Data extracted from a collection
[Start of section]
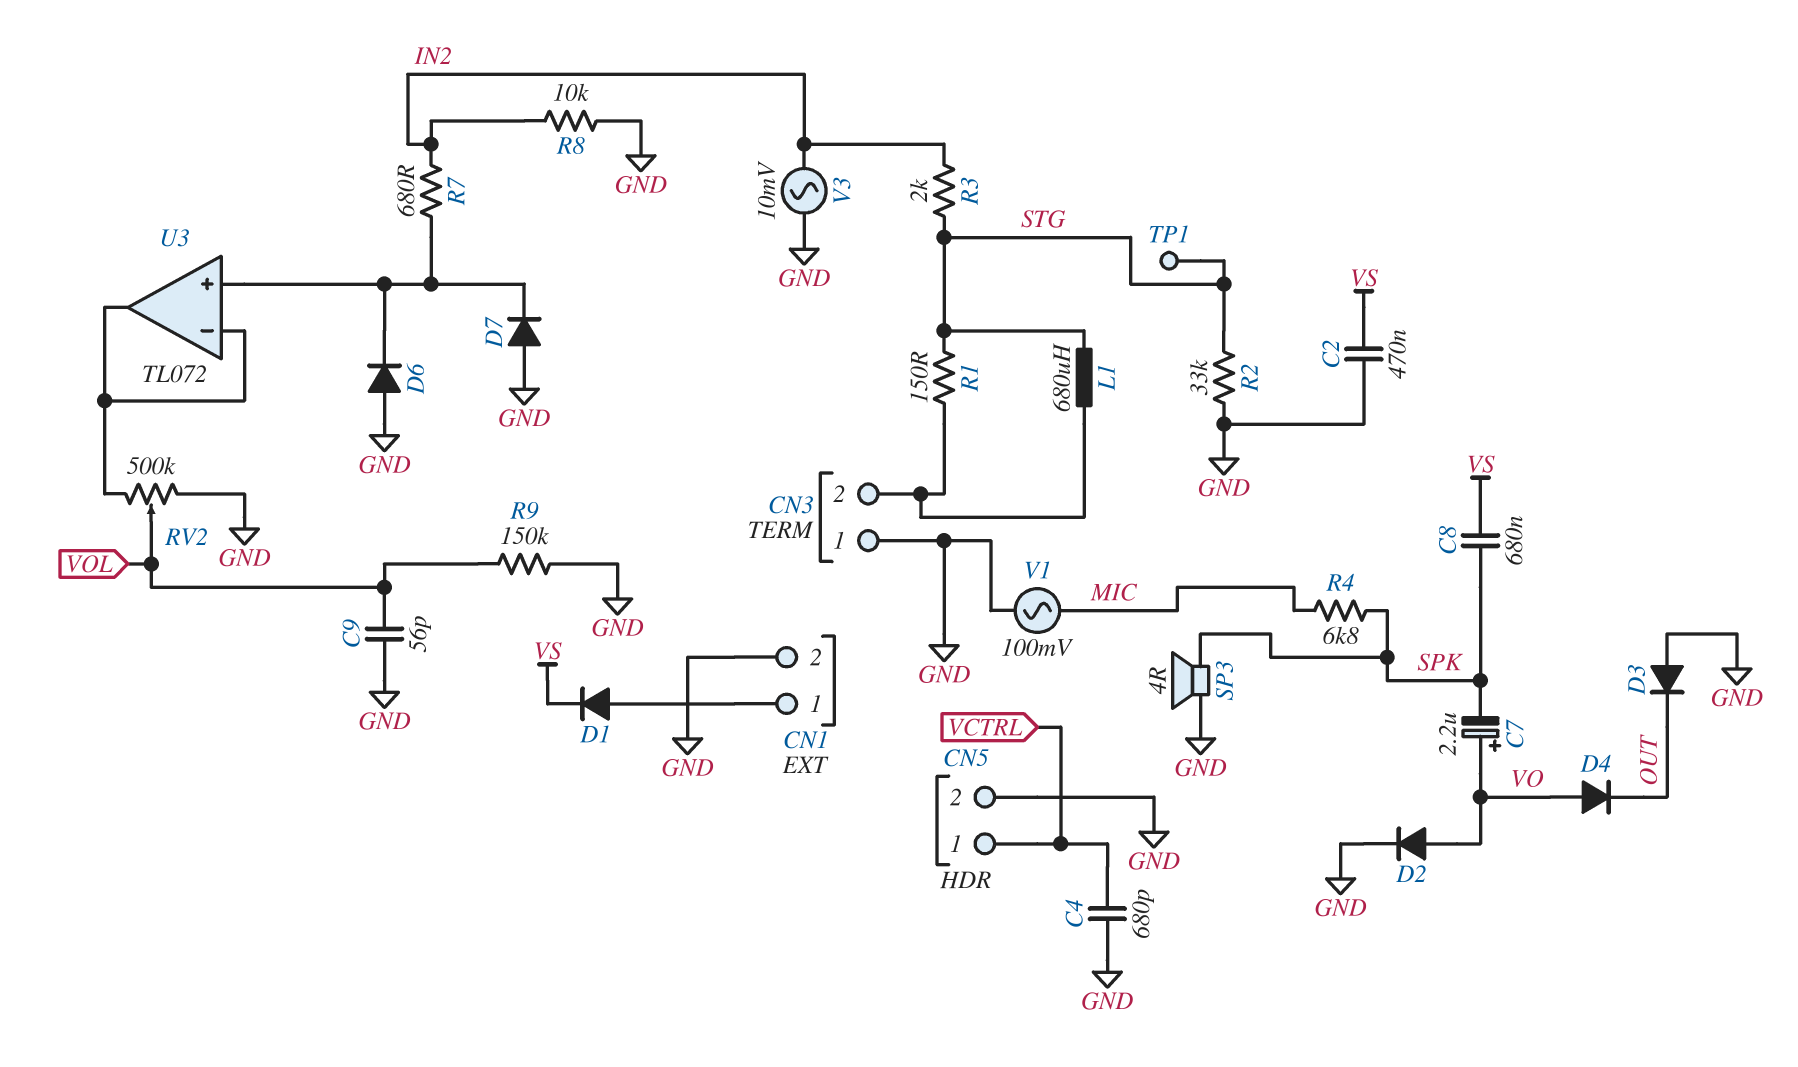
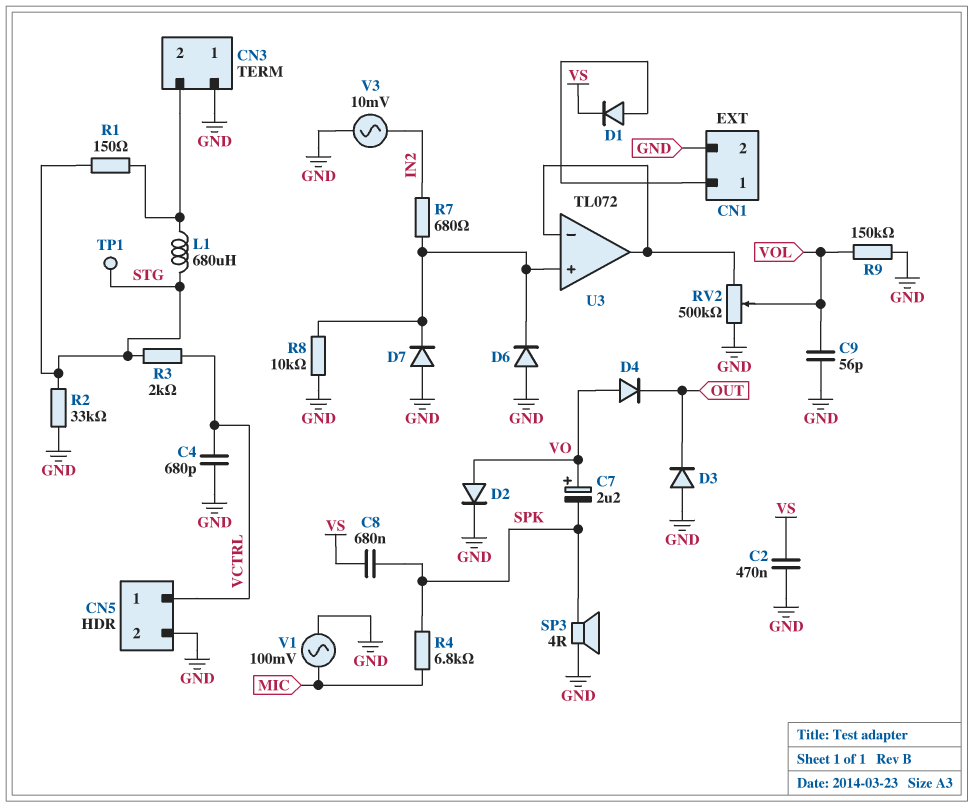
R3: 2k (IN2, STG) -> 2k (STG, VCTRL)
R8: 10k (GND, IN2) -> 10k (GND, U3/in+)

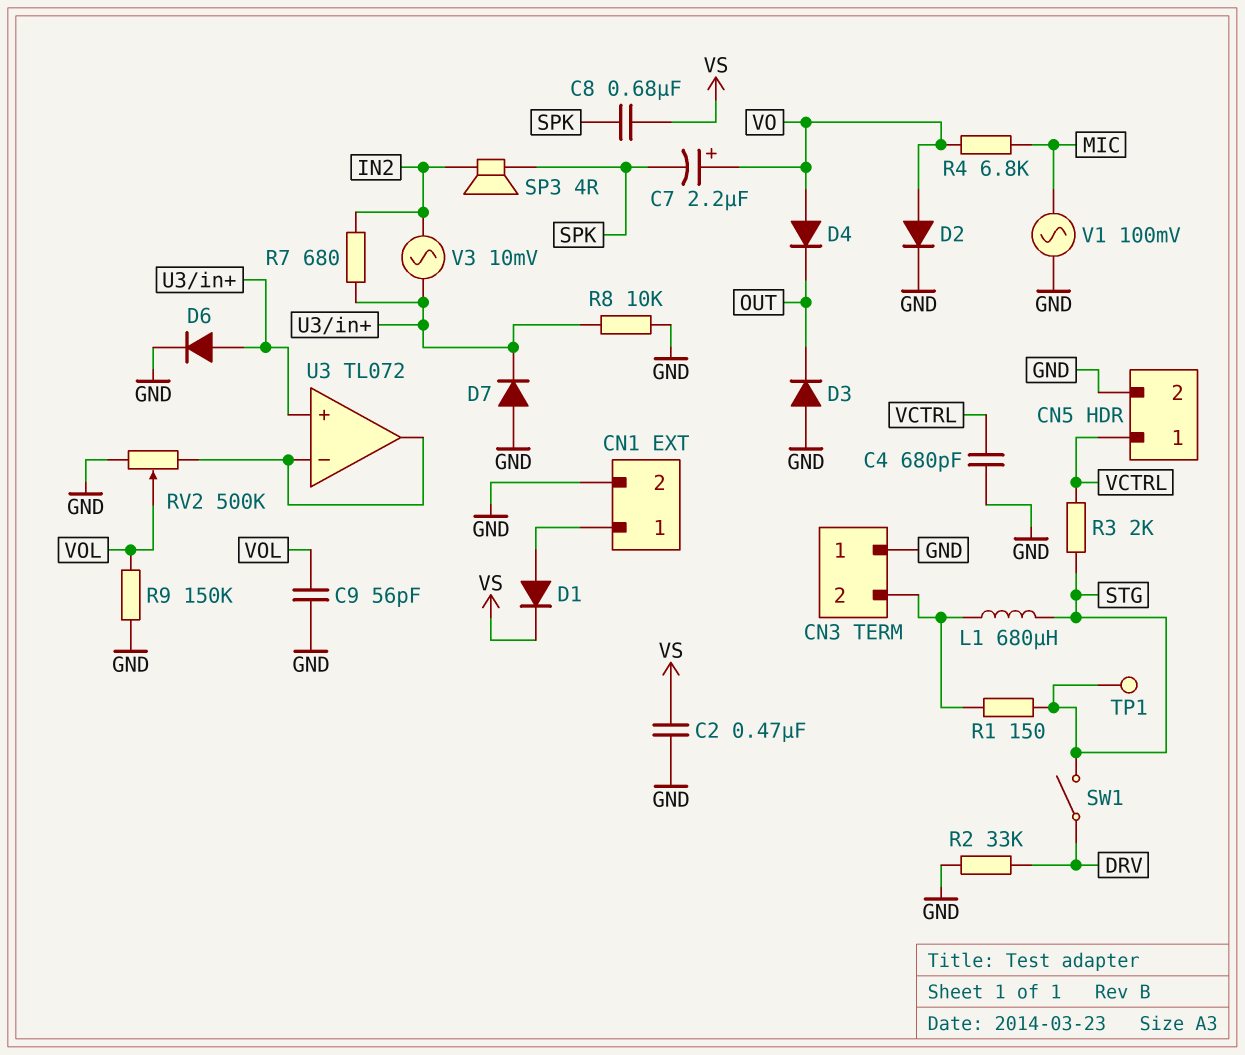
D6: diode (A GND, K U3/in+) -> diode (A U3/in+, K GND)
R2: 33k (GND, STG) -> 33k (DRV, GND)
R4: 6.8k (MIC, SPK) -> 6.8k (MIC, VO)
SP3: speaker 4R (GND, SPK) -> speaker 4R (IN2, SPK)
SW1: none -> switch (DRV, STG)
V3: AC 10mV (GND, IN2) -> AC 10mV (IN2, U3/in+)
[End of section]
[Start of section]
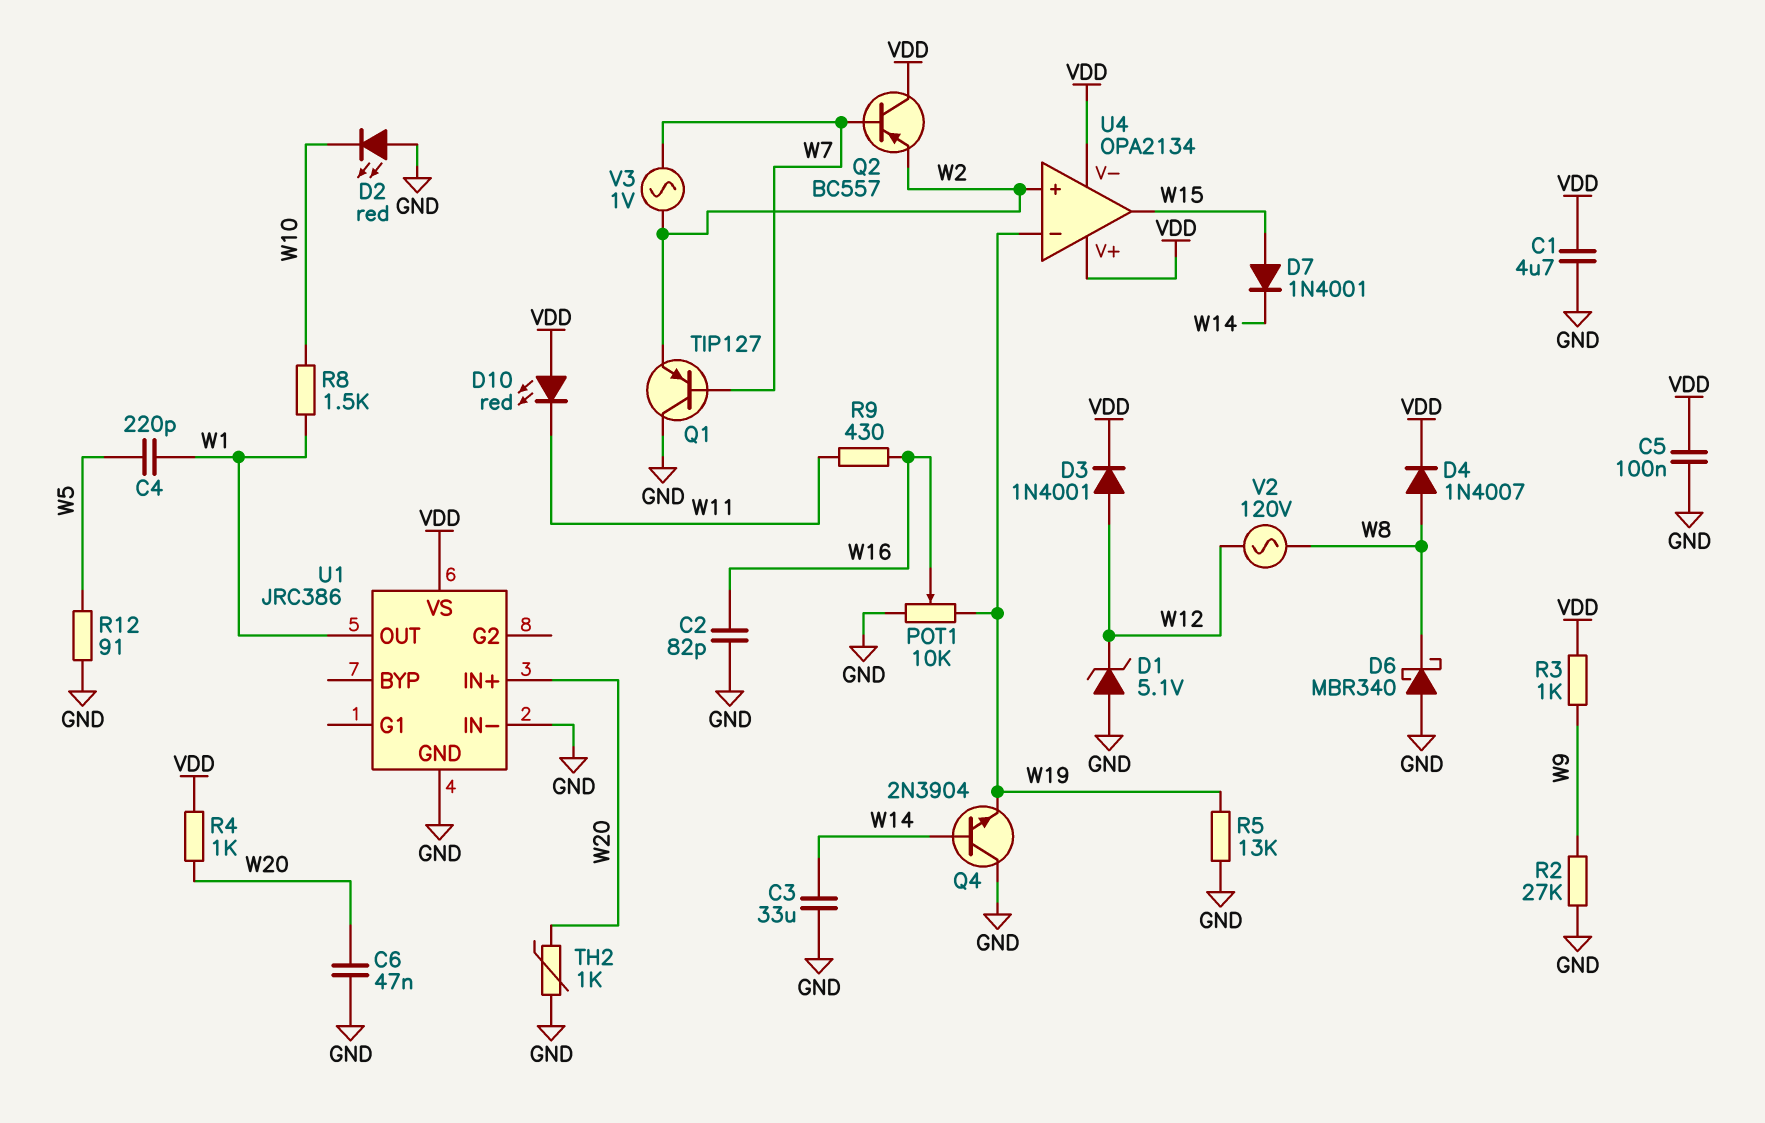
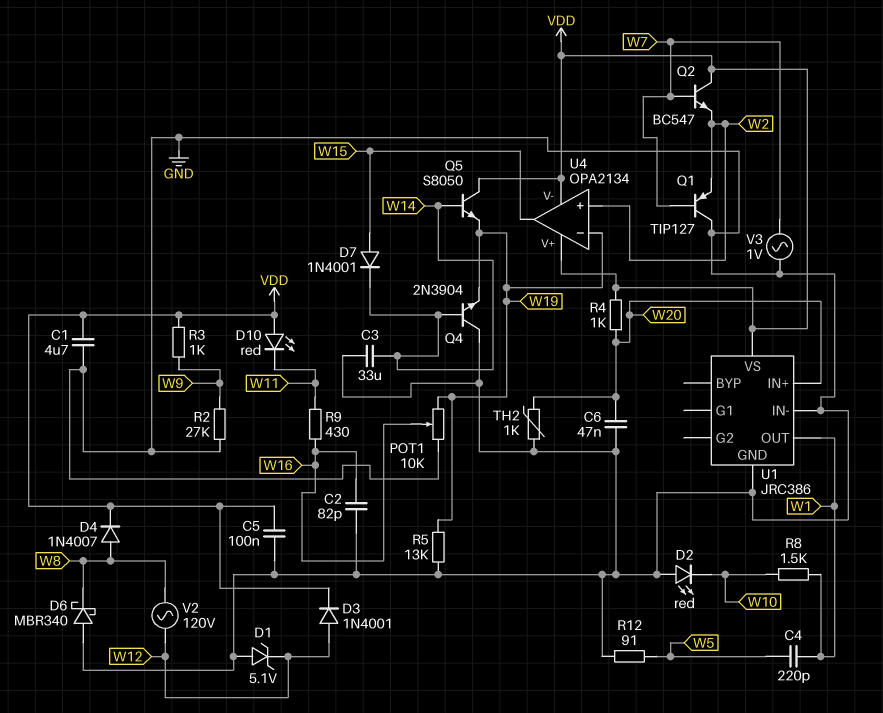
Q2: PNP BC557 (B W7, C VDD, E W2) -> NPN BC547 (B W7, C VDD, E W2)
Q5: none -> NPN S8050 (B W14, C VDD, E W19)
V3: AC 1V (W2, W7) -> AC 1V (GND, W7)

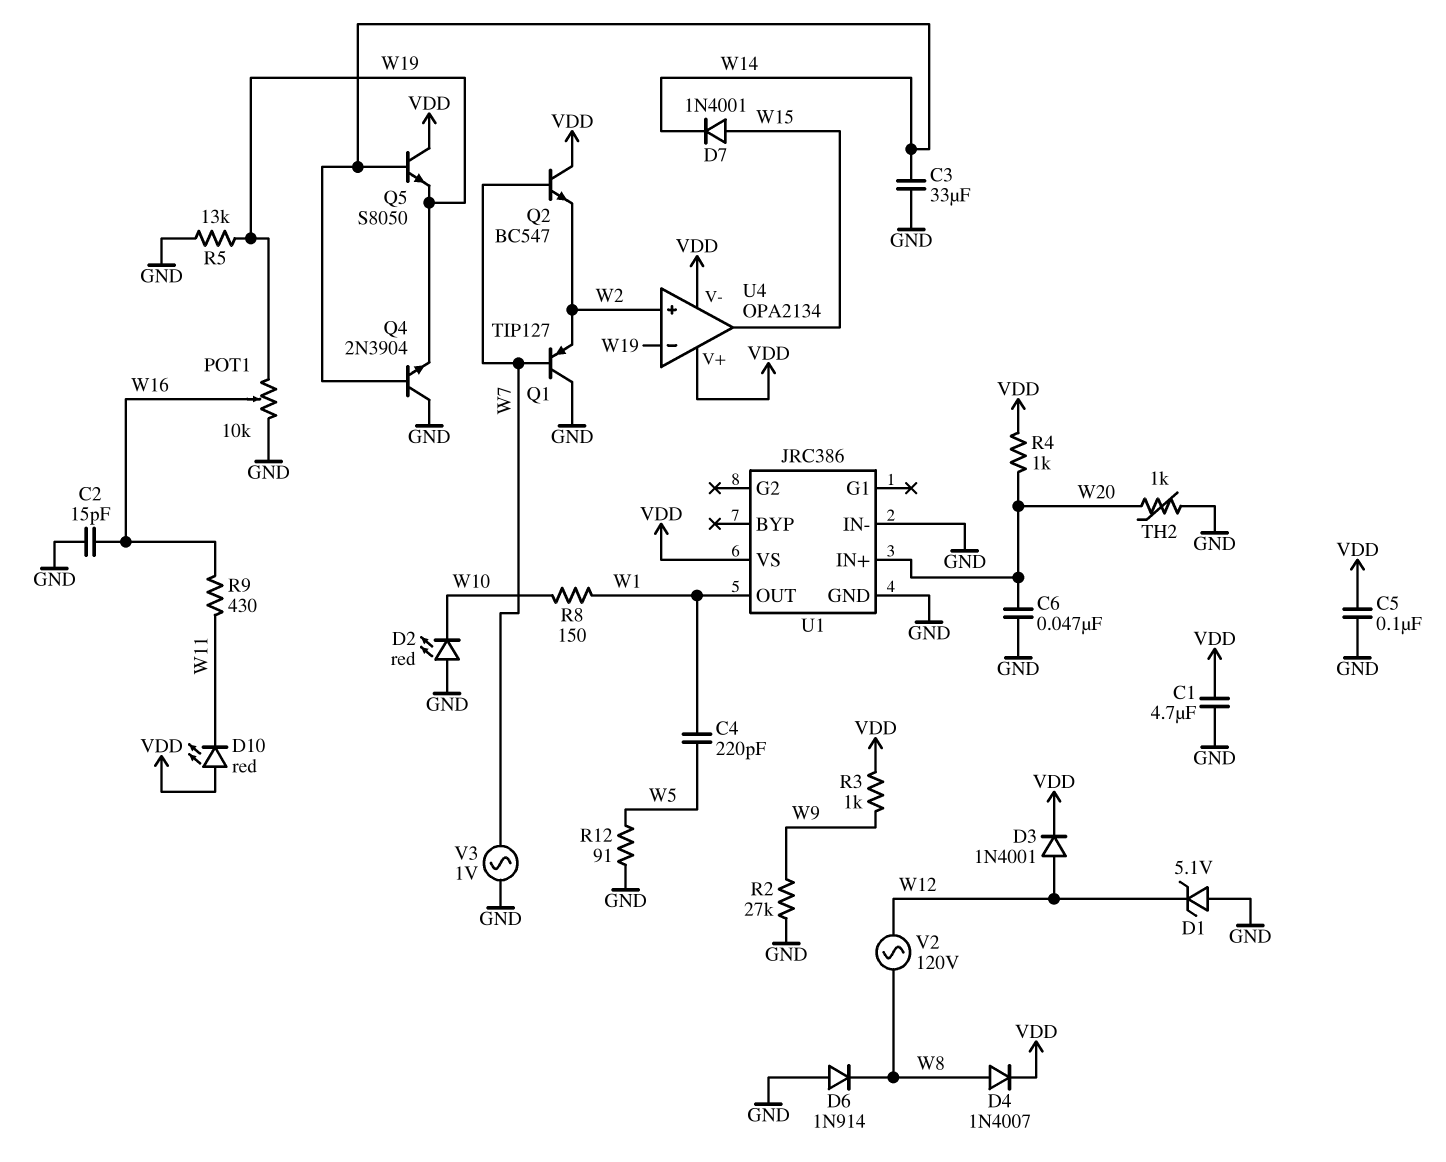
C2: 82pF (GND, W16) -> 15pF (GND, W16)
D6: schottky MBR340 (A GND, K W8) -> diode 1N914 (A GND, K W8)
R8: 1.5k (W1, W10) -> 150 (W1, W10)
[End of section]
§ **To do**
Which lines of the records contain the word "none"? Copy each of them.

§ **Task response**
SW1: none -> switch (DRV, STG)
Q5: none -> NPN S8050 (B W14, C VDD, E W19)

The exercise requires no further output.